> _MATERIAL TO PROCESS_
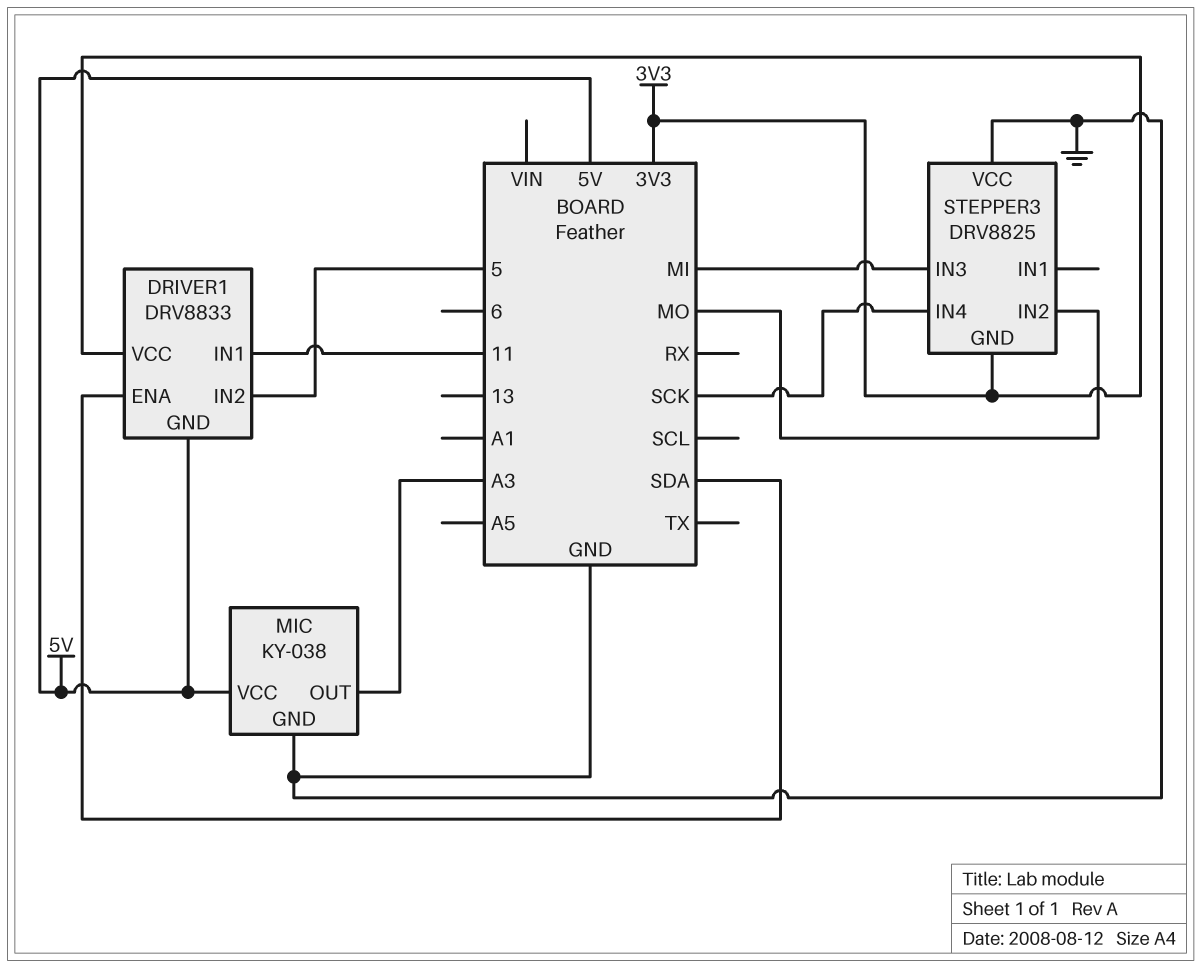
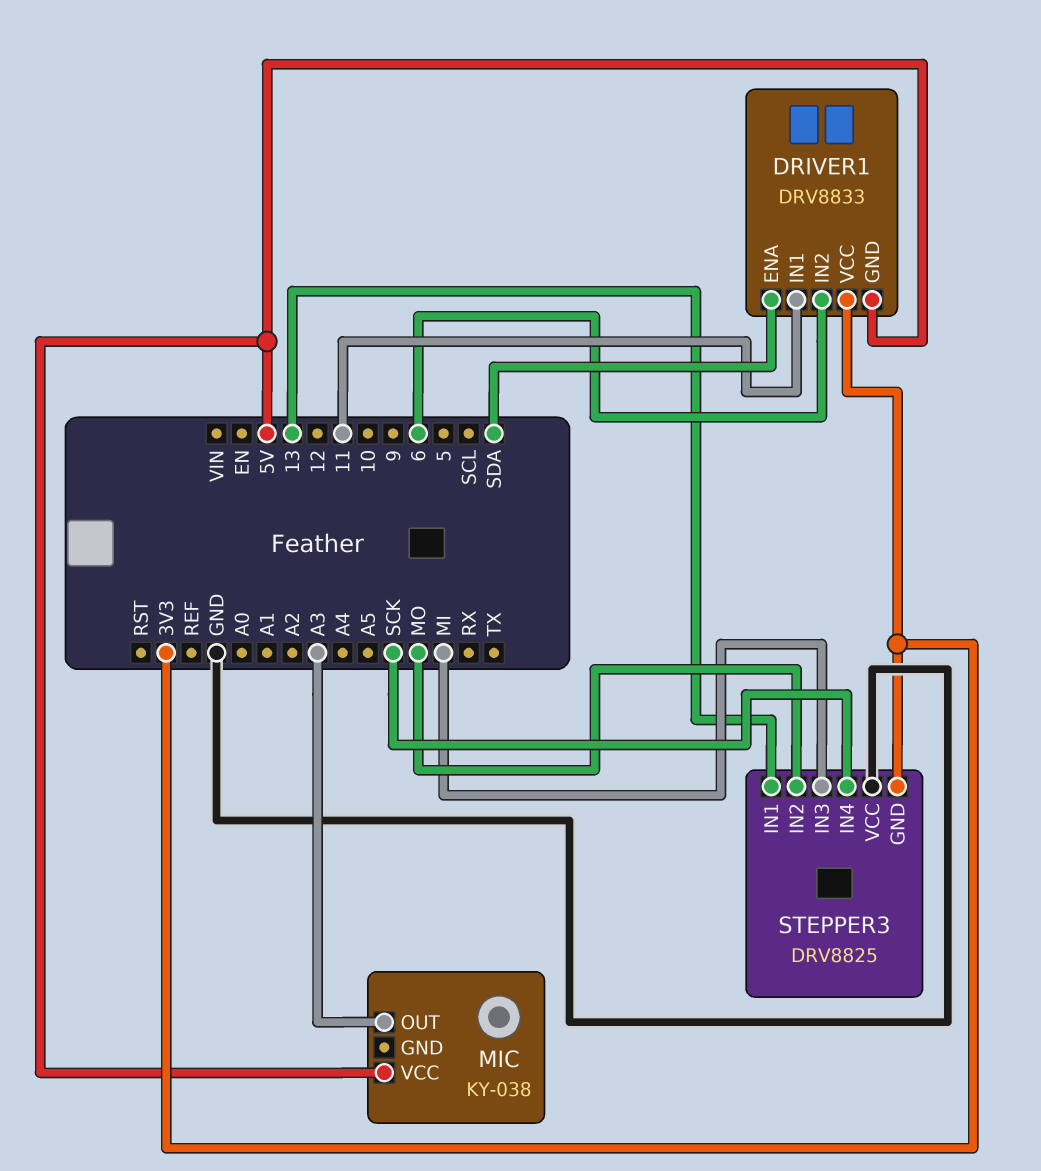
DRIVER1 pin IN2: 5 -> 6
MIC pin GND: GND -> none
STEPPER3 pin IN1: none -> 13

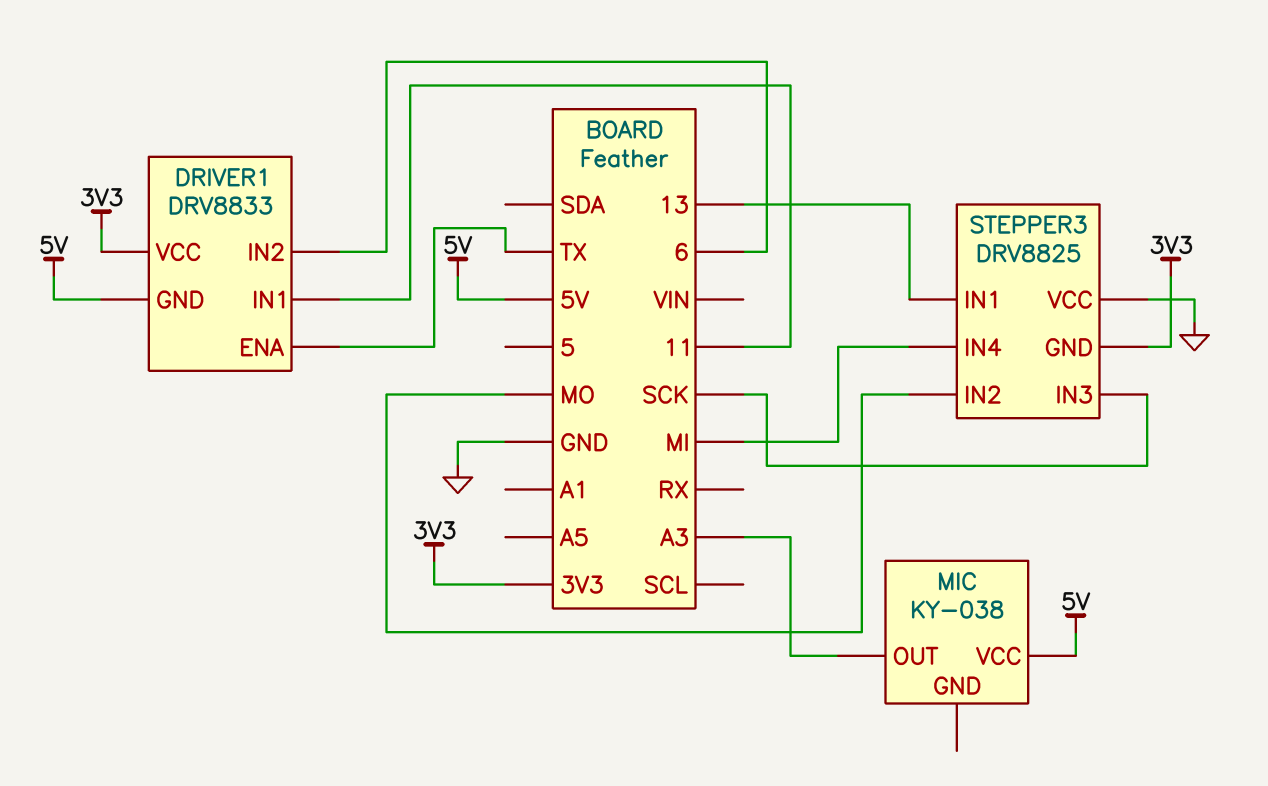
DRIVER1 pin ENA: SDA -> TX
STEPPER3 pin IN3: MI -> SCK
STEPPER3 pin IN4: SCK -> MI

* * *

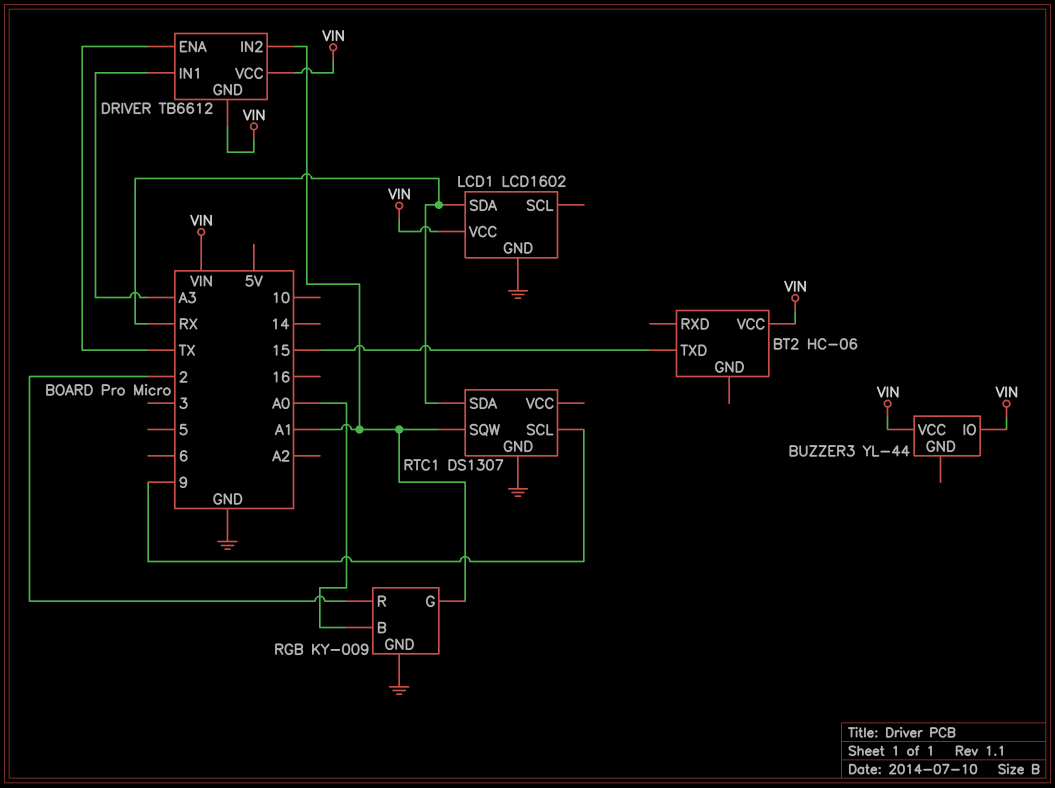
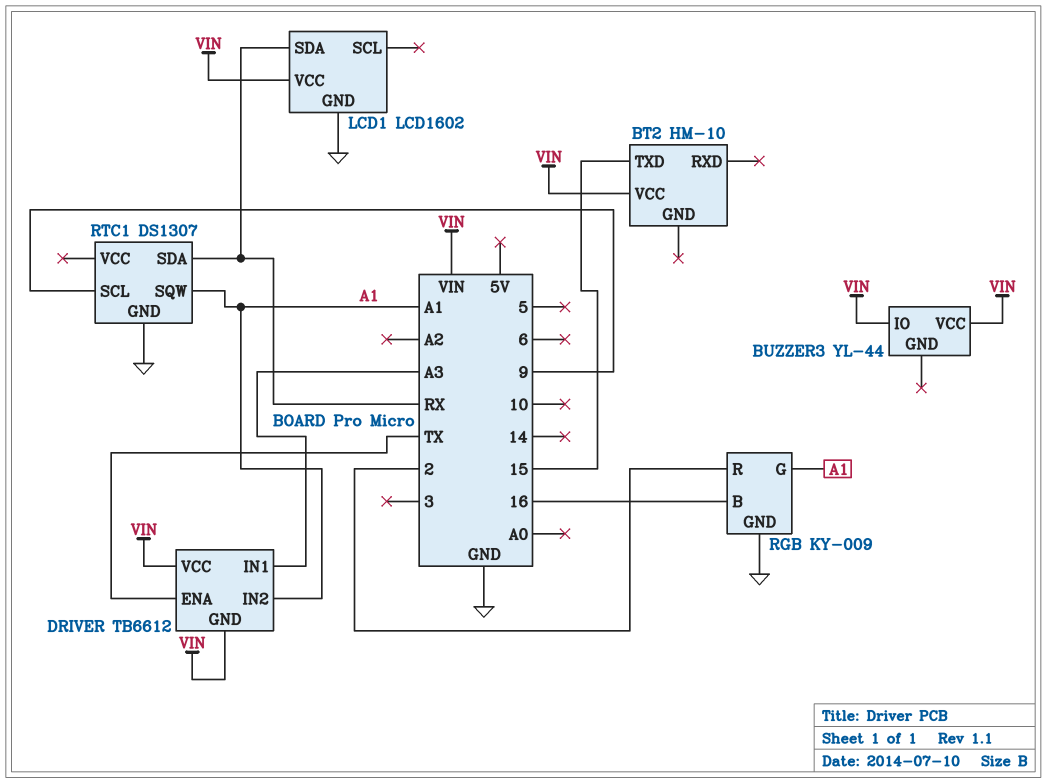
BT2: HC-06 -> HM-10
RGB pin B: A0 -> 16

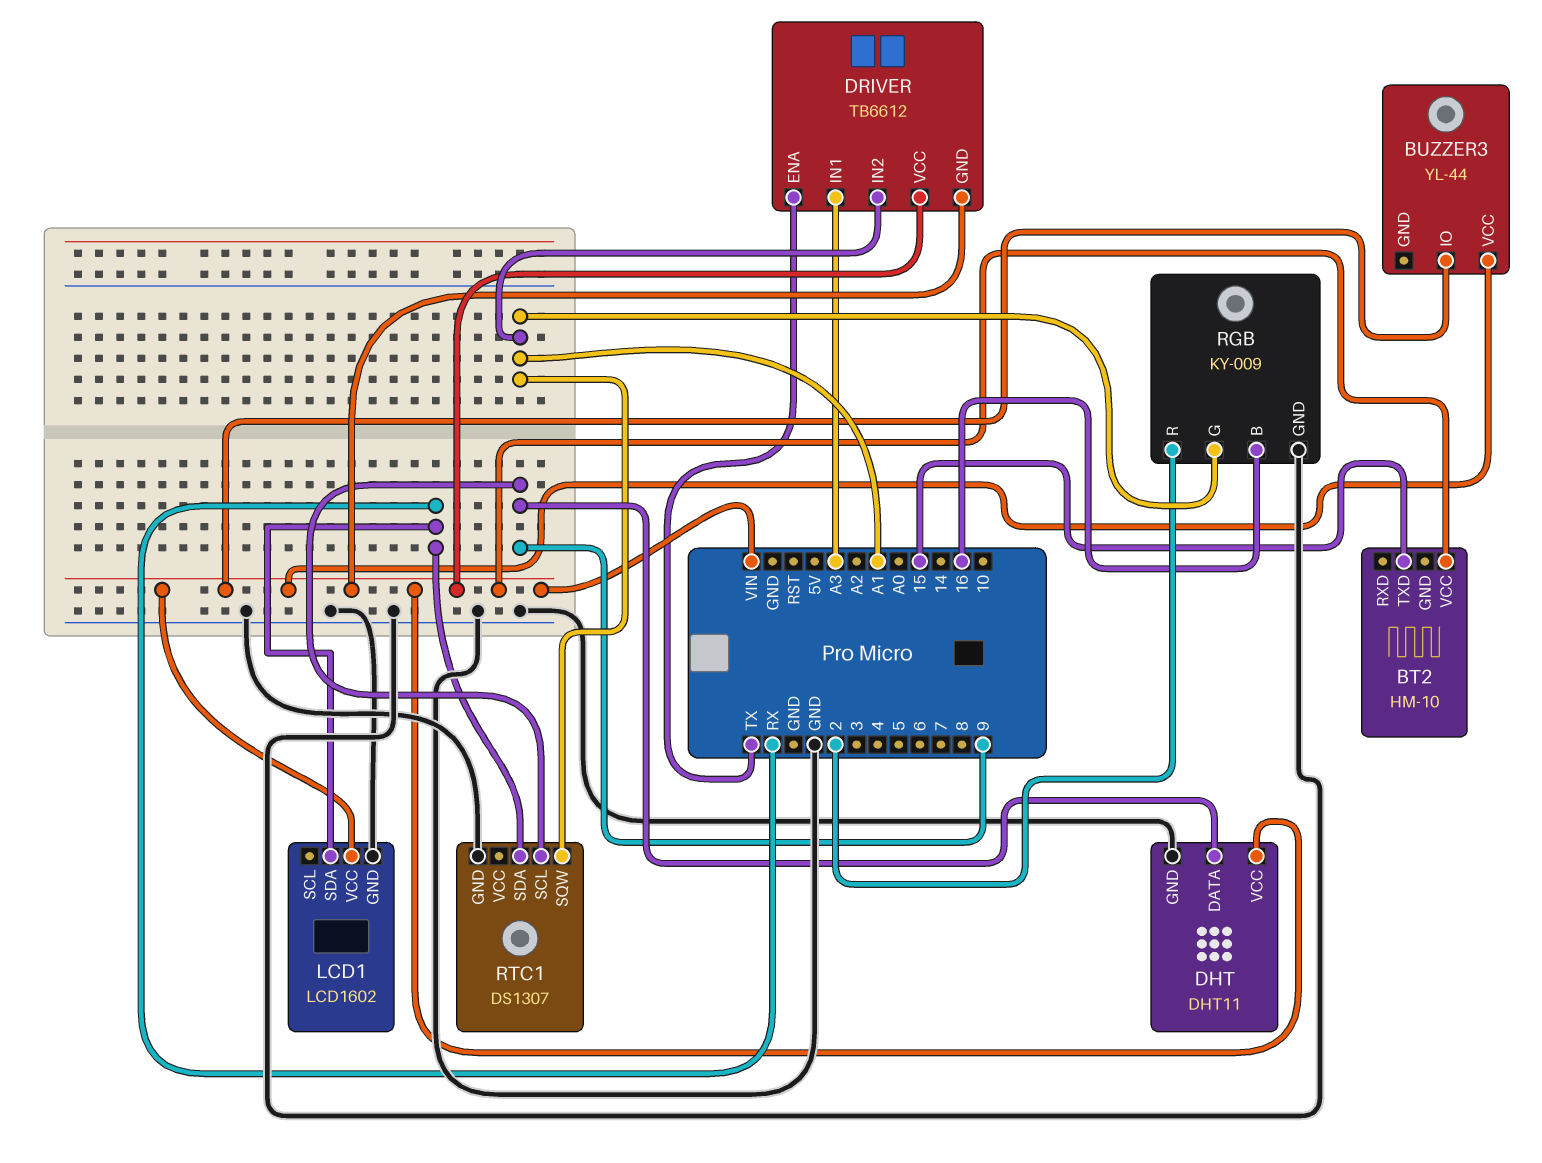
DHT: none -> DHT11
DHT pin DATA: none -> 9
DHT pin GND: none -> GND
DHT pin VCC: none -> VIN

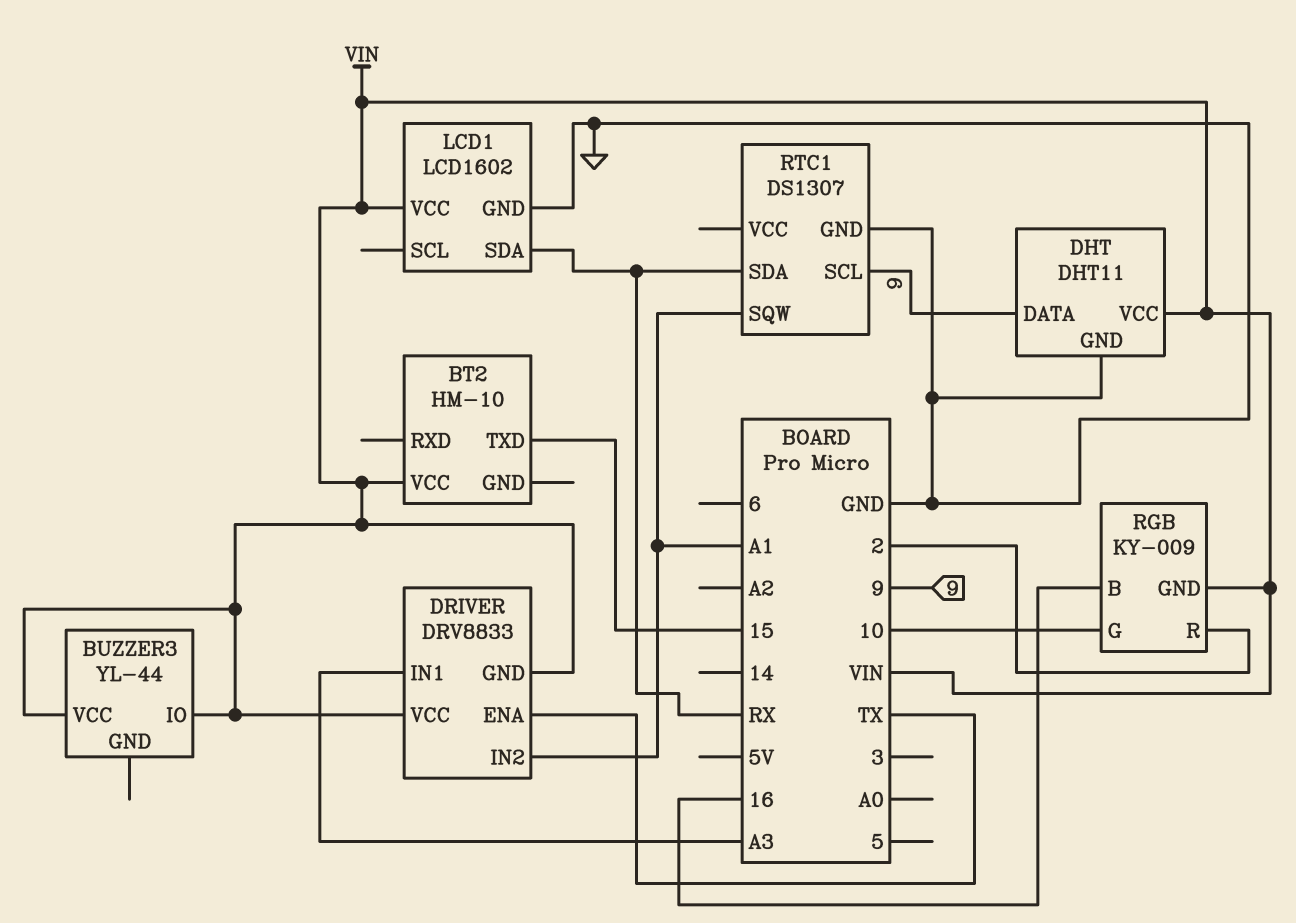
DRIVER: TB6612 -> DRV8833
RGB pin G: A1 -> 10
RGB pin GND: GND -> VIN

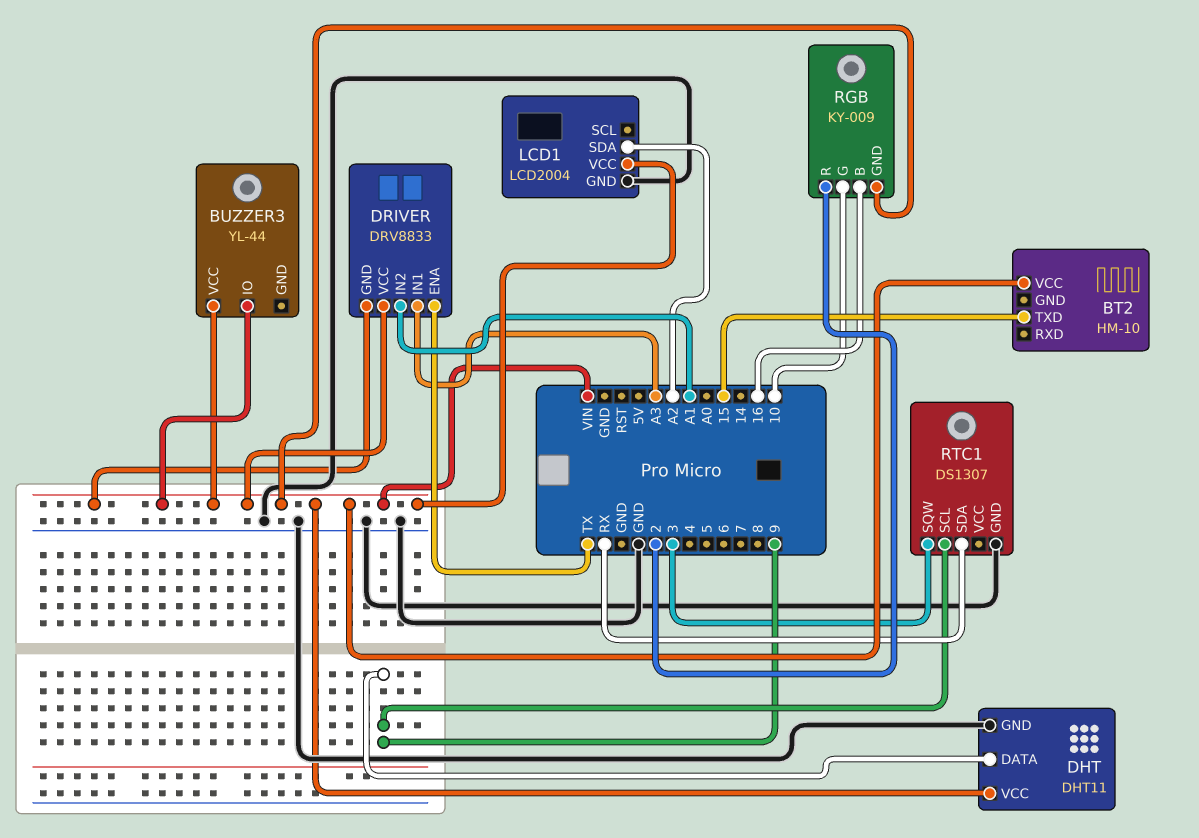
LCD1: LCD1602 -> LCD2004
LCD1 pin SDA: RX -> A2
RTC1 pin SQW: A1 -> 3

* * *

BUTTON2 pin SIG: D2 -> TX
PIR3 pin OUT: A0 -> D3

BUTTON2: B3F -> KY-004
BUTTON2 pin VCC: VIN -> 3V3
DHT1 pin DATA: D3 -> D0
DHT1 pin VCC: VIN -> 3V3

> _YOUR ASSIGNMENT_
Would you please repeat only the lines above, beginning at the one that has "DHT pin VCC: none -> VIN" and stopping after the one that has "RTC1 pin SQW: A1 -> 3", exactly and with no pictures?

> _YOUR SOLUTION_
DHT pin VCC: none -> VIN

DRIVER: TB6612 -> DRV8833
RGB pin G: A1 -> 10
RGB pin GND: GND -> VIN

LCD1: LCD1602 -> LCD2004
LCD1 pin SDA: RX -> A2
RTC1 pin SQW: A1 -> 3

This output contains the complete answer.